Edit difference data
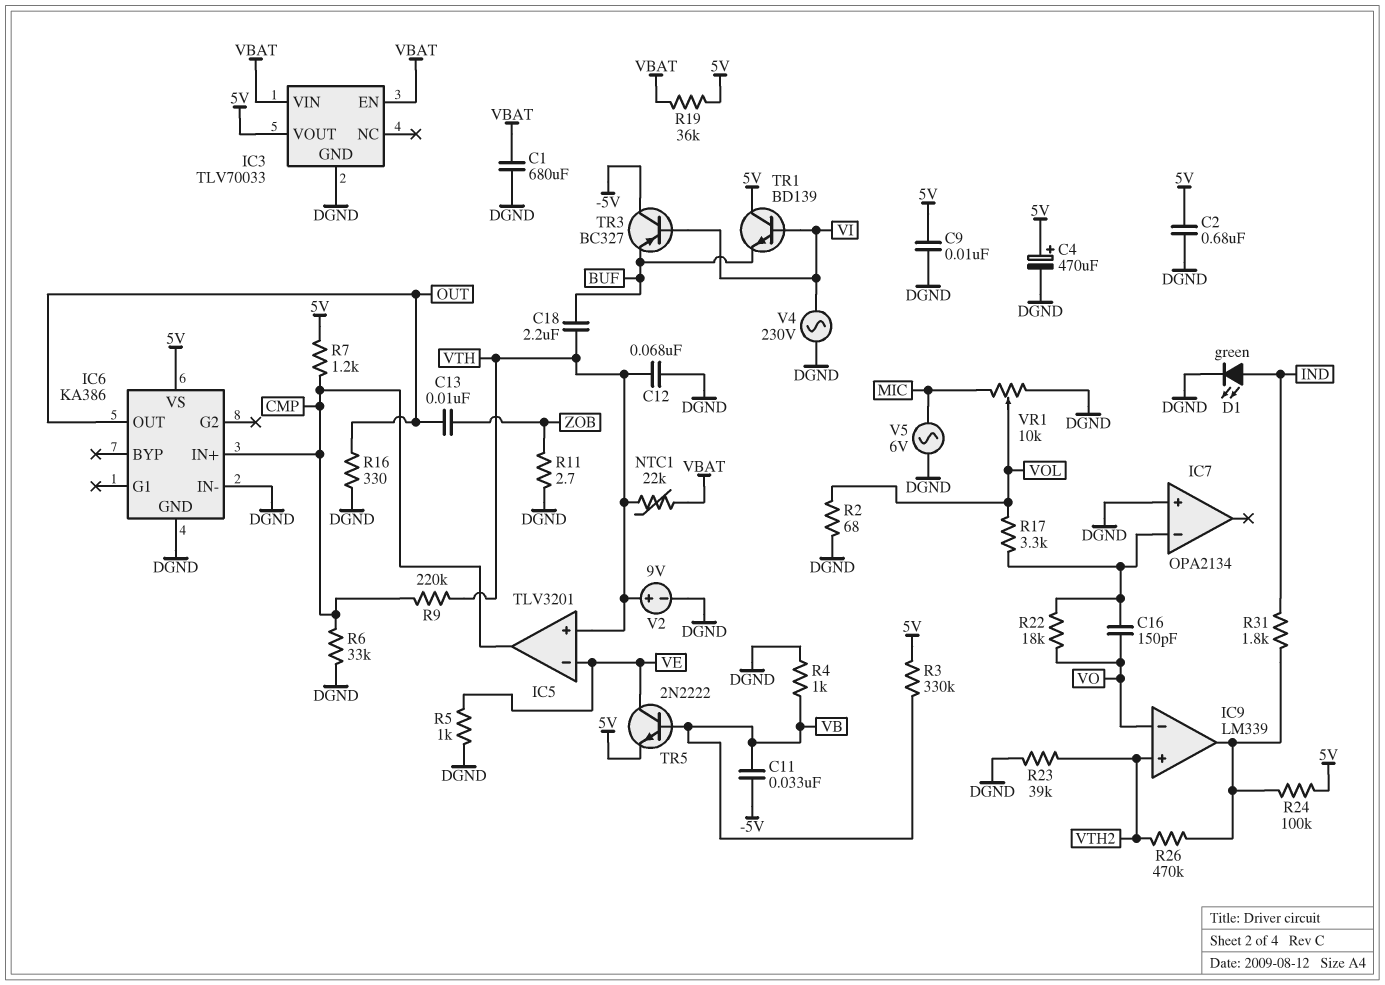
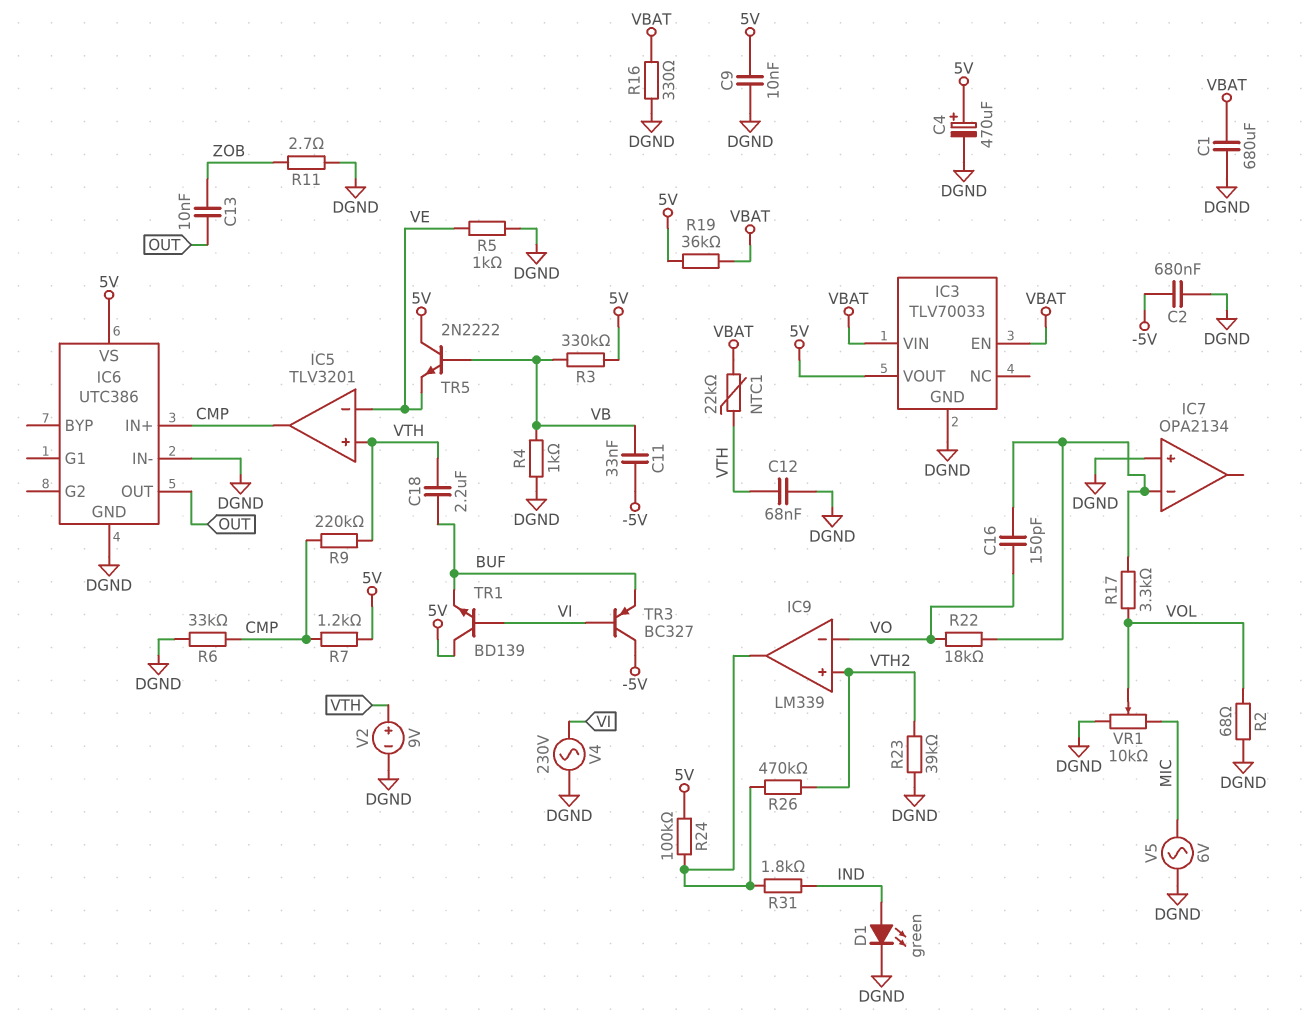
C2: 680nF (5V, DGND) -> 680nF (-5V, DGND)
IC6: KA386 -> UTC386
R16: 330 (DGND, OUT) -> 330 (DGND, VBAT)
TR5: NPN 2N2222 (B VB, C VE, E 5V) -> NPN 2N2222 (B VB, C 5V, E VE)

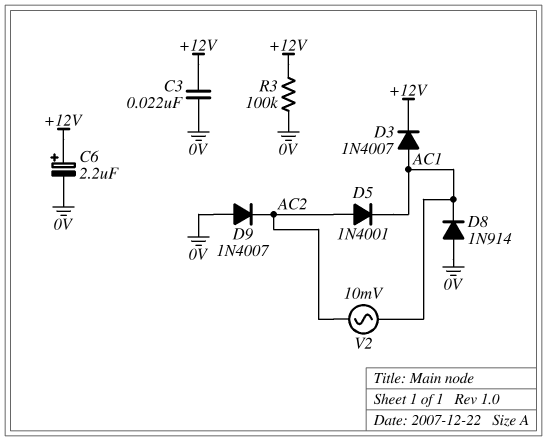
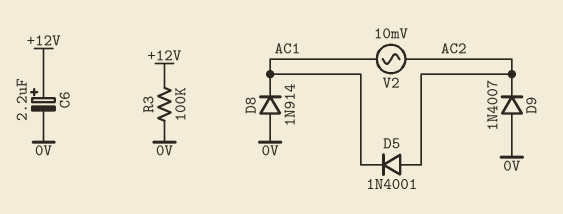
C3: 22nF (+12V, 0V) -> none
D3: diode 1N4007 (A AC1, K +12V) -> none

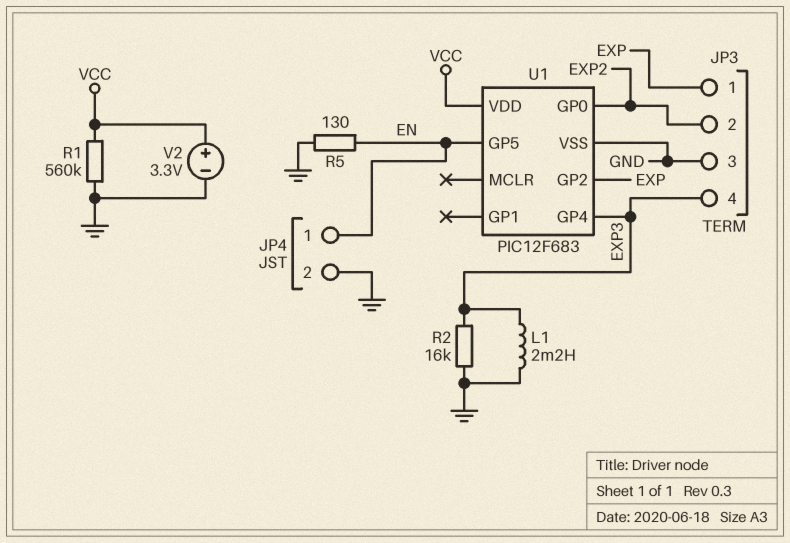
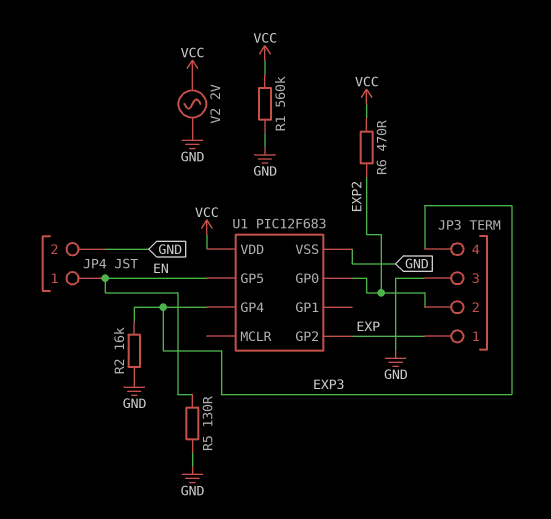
L1: 2.2mH (EXP3, GND) -> none
R6: none -> 470 (EXP2, VCC)
V2: 3.3V (plus VCC, minus GND) -> AC 2V (GND, VCC)

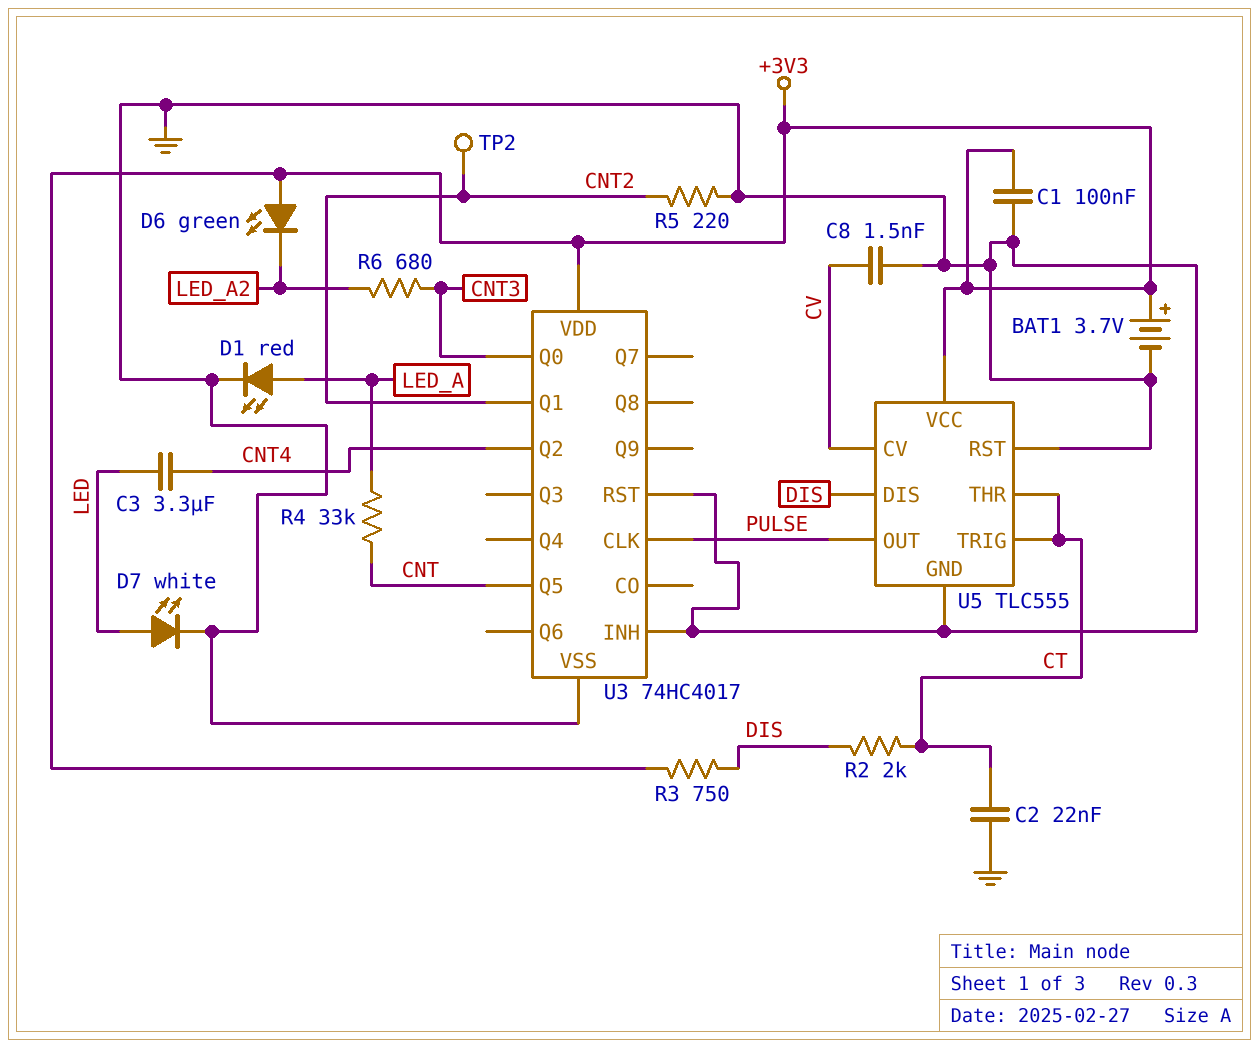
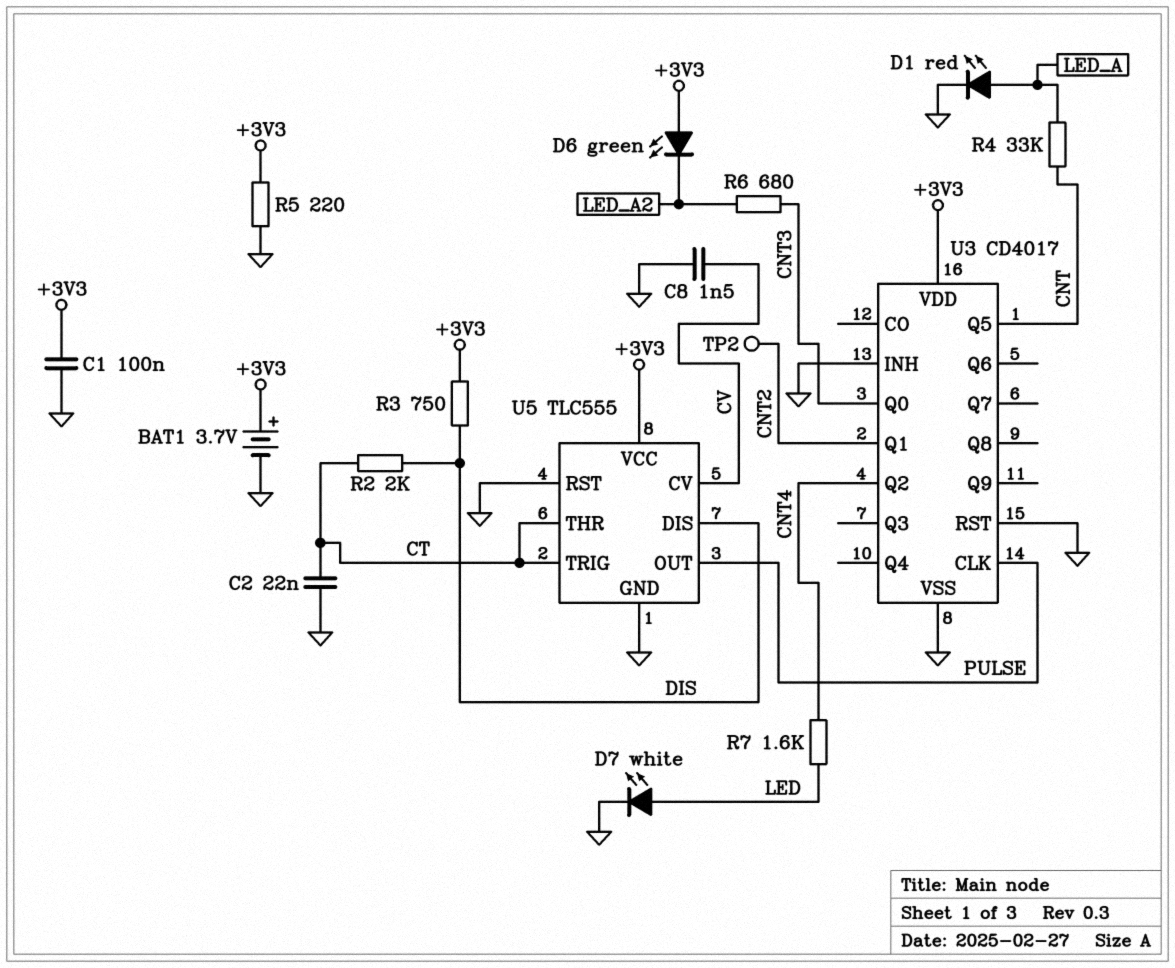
C3: 3.3uF (CNT4, LED) -> none
R5: 220 (CNT2, GND) -> 220 (+3V3, GND)
R7: none -> 1.6k (CNT4, LED)
U3: 74HC4017 -> CD4017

## WHAT YOU WILL DO
Only the lines from the one containing "R16: 330 (DGND, OUT) -> 330 (DGND, VBAT)" through the last line of the data above, both included, belong in the reply, each restated exactly and without pictures.

## ANSWER BELOW
R16: 330 (DGND, OUT) -> 330 (DGND, VBAT)
TR5: NPN 2N2222 (B VB, C VE, E 5V) -> NPN 2N2222 (B VB, C 5V, E VE)

C3: 22nF (+12V, 0V) -> none
D3: diode 1N4007 (A AC1, K +12V) -> none

L1: 2.2mH (EXP3, GND) -> none
R6: none -> 470 (EXP2, VCC)
V2: 3.3V (plus VCC, minus GND) -> AC 2V (GND, VCC)

C3: 3.3uF (CNT4, LED) -> none
R5: 220 (CNT2, GND) -> 220 (+3V3, GND)
R7: none -> 1.6k (CNT4, LED)
U3: 74HC4017 -> CD4017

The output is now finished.